What this task involves
What is needed is an exact copy of every entry, without the pictures.

Task material Start Marker

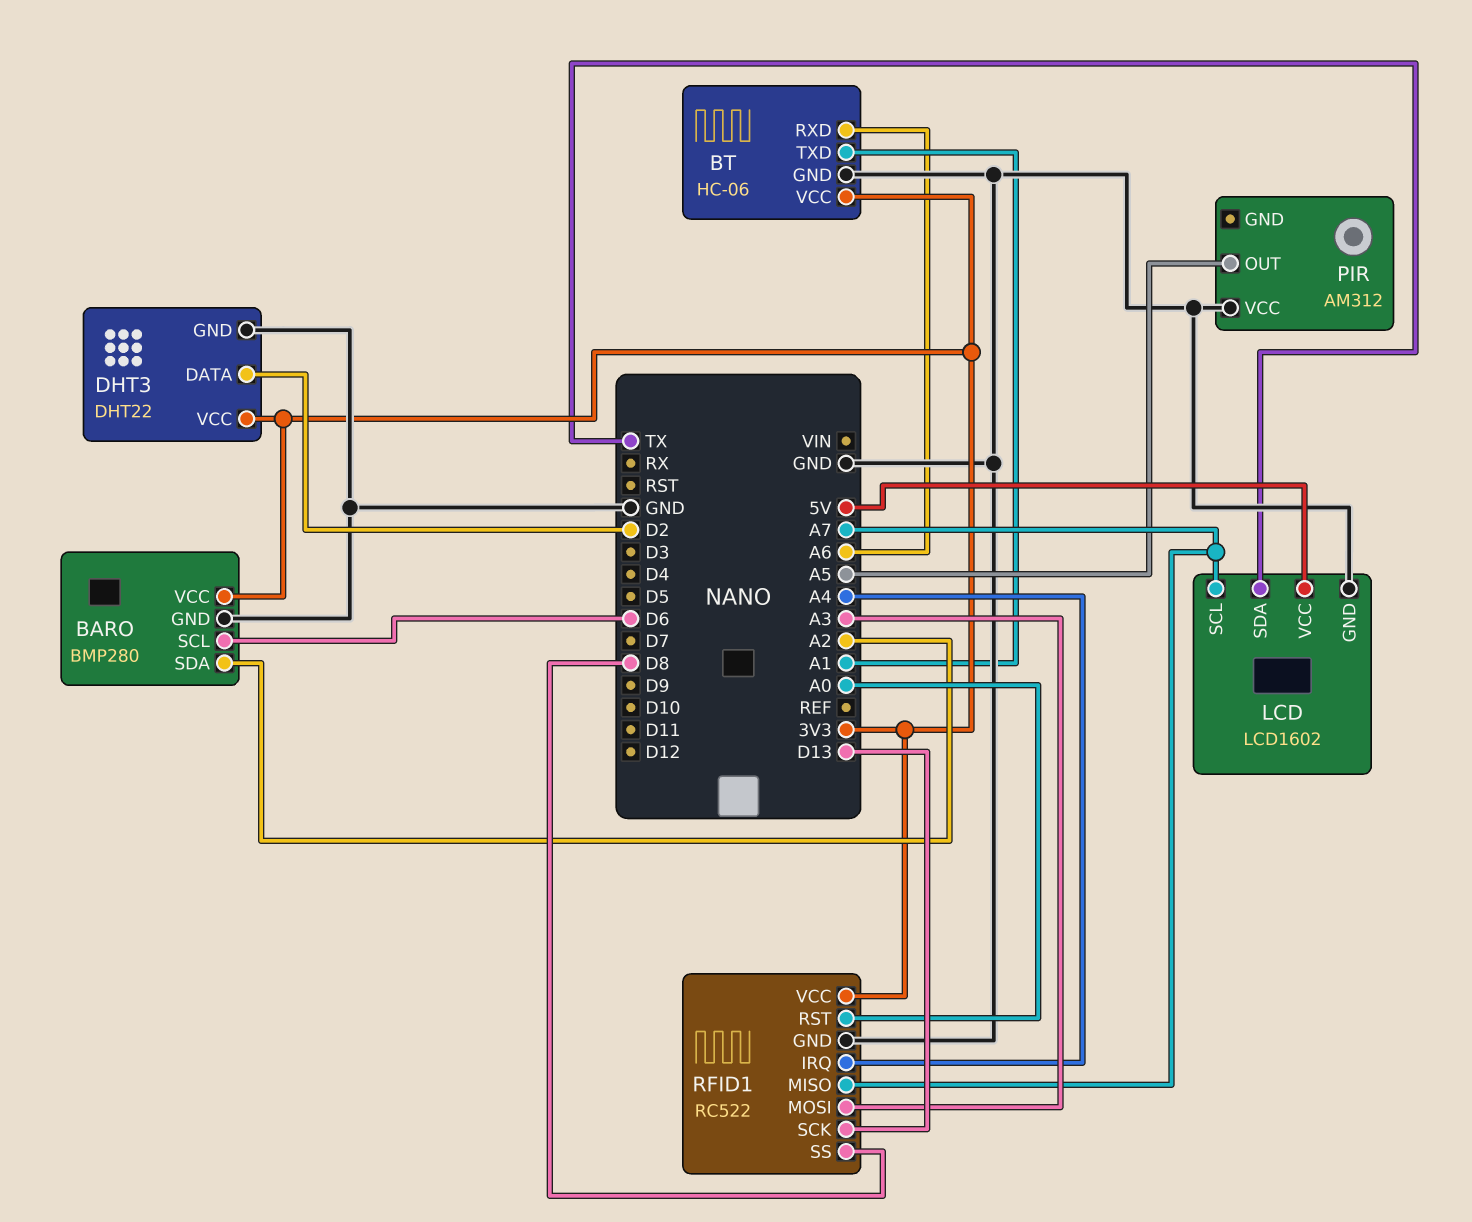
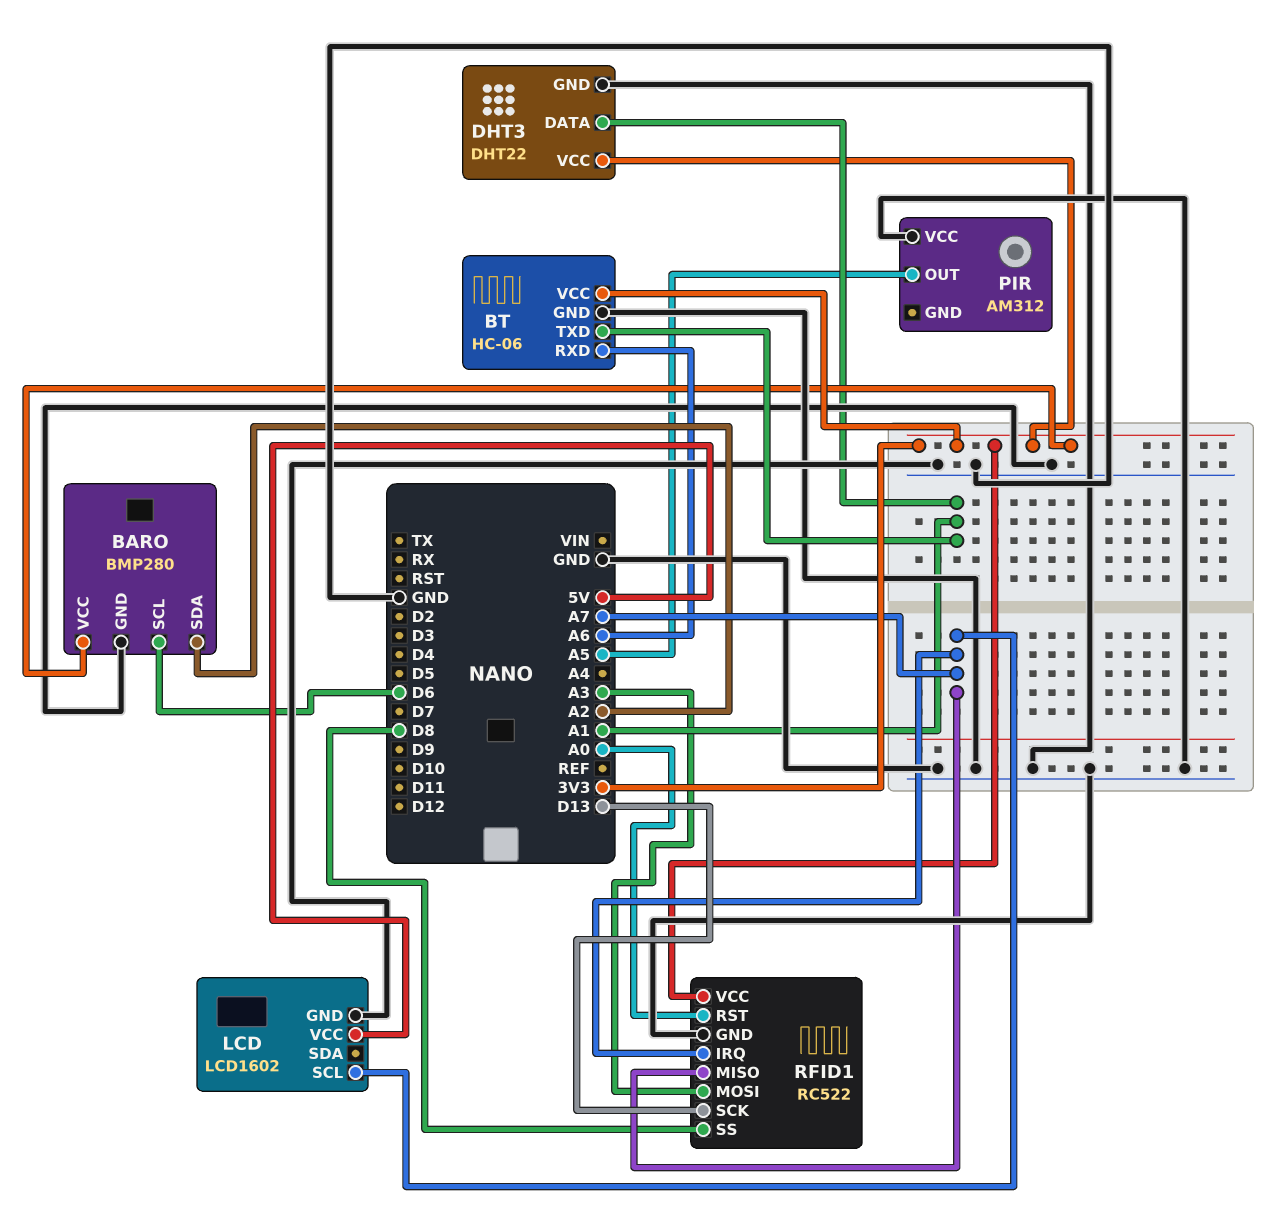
DHT3 pin DATA: D2 -> A1
LCD pin SDA: TX -> none
RFID1 pin IRQ: A4 -> A7

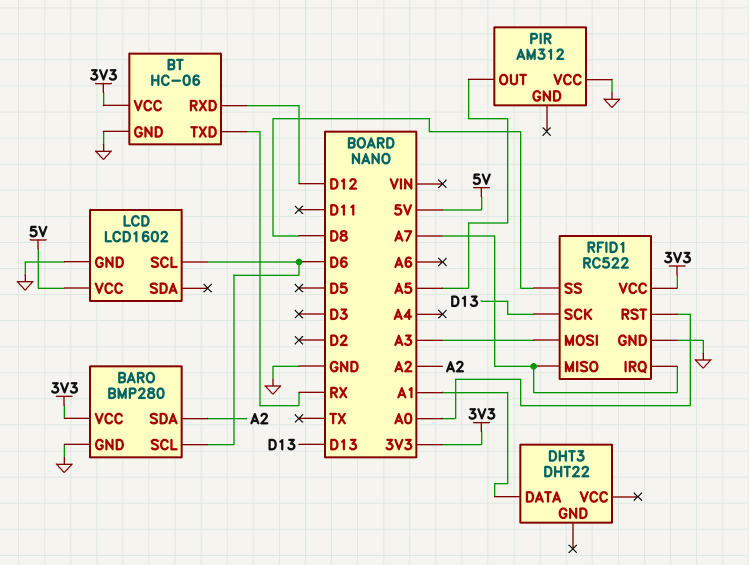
BT pin RXD: A6 -> D12
BT pin TXD: A1 -> RX
DHT3 pin GND: GND -> none
DHT3 pin VCC: 3V3 -> none
LCD pin SCL: A7 -> D6

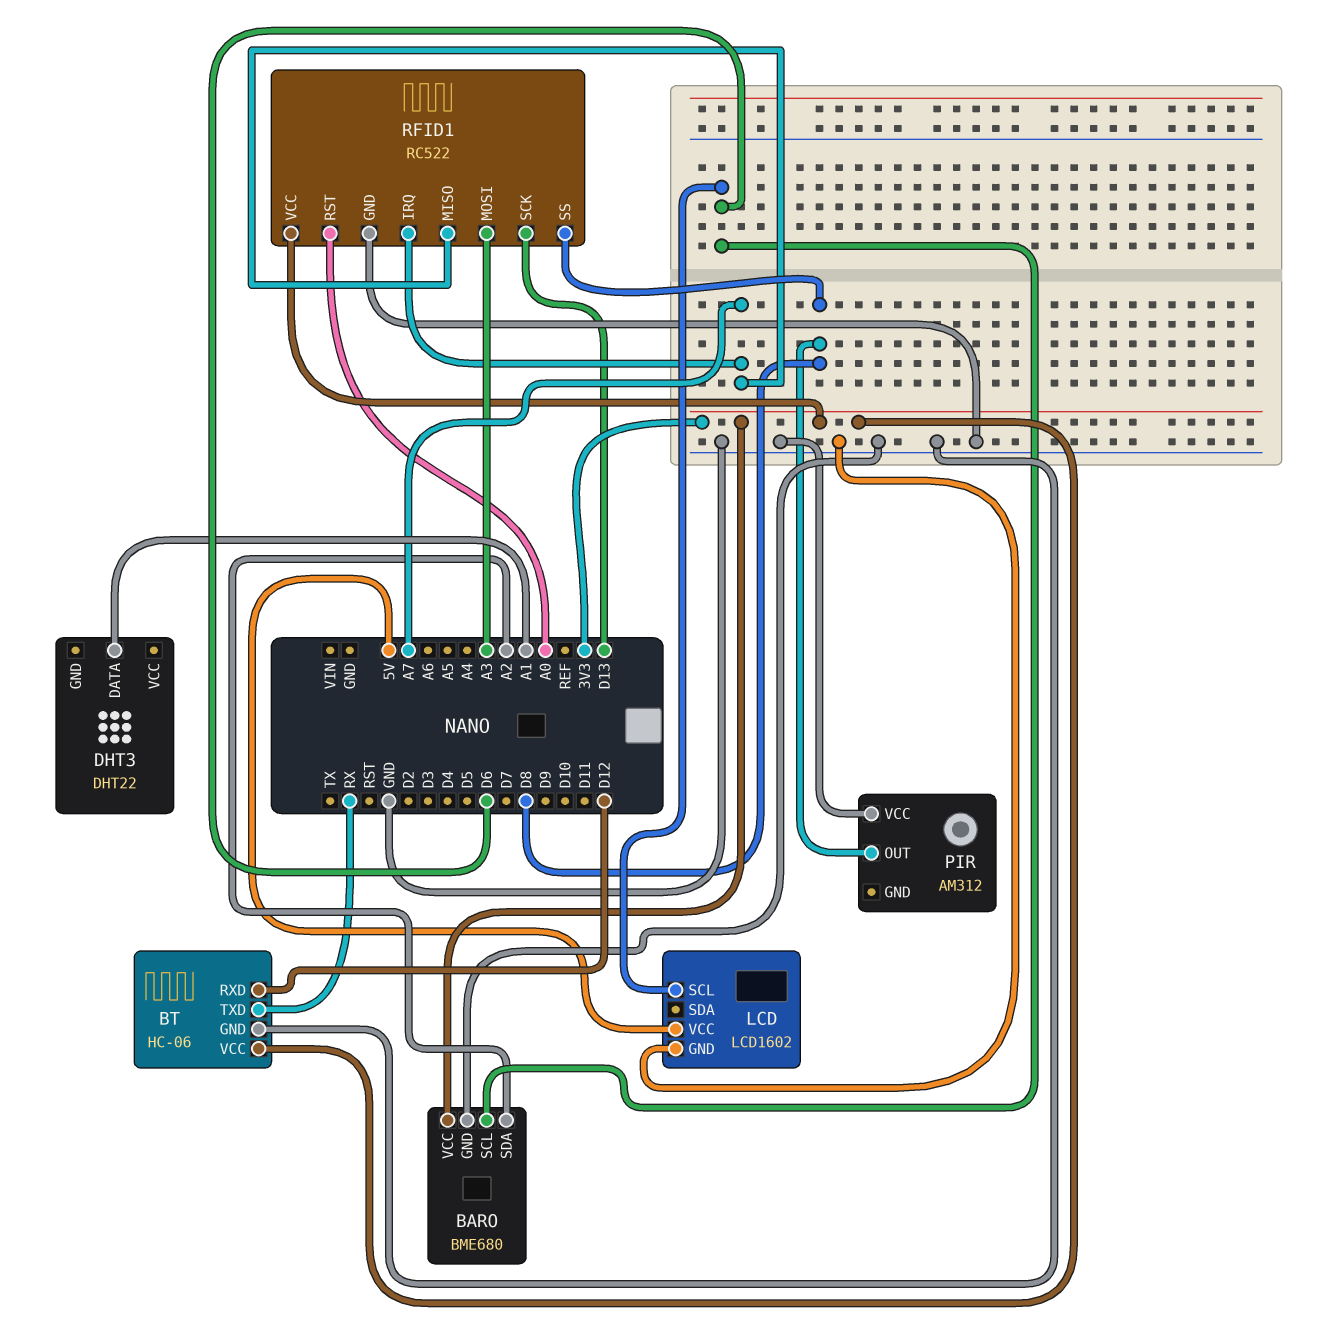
BARO: BMP280 -> BME680
PIR pin OUT: A5 -> D8

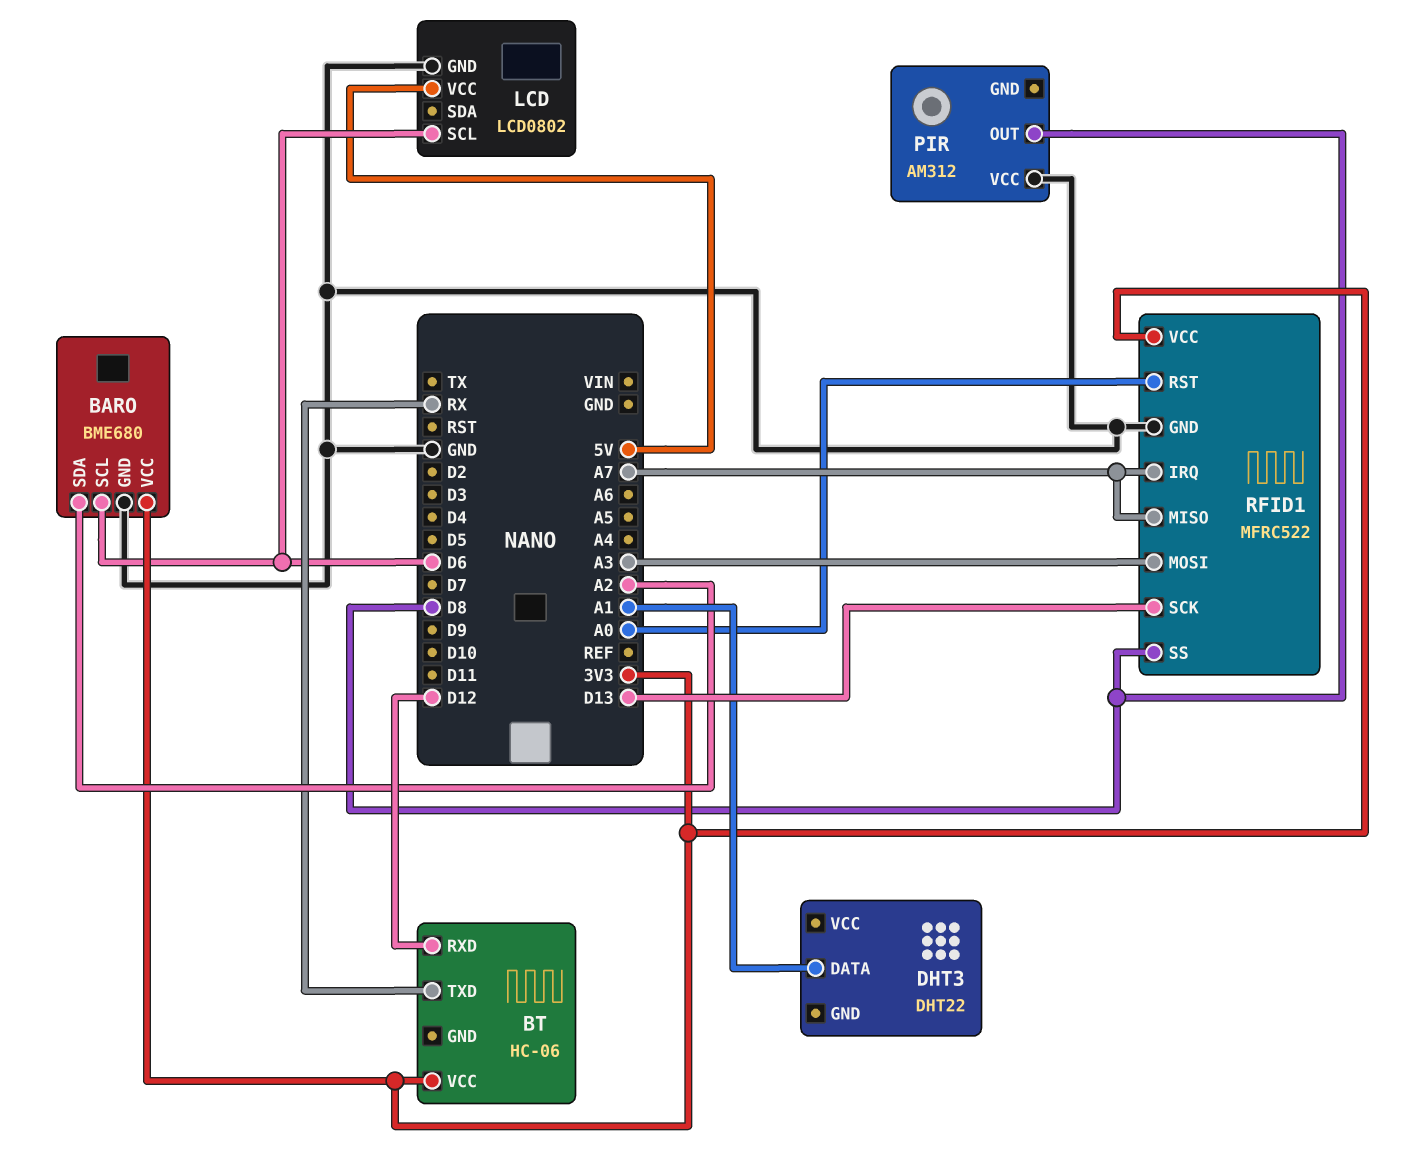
BT pin GND: GND -> none
LCD: LCD1602 -> LCD0802
RFID1: RC522 -> MFRC522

Task material End Marker

Written answer
DHT3 pin DATA: D2 -> A1
LCD pin SDA: TX -> none
RFID1 pin IRQ: A4 -> A7

BT pin RXD: A6 -> D12
BT pin TXD: A1 -> RX
DHT3 pin GND: GND -> none
DHT3 pin VCC: 3V3 -> none
LCD pin SCL: A7 -> D6

BARO: BMP280 -> BME680
PIR pin OUT: A5 -> D8

BT pin GND: GND -> none
LCD: LCD1602 -> LCD0802
RFID1: RC522 -> MFRC522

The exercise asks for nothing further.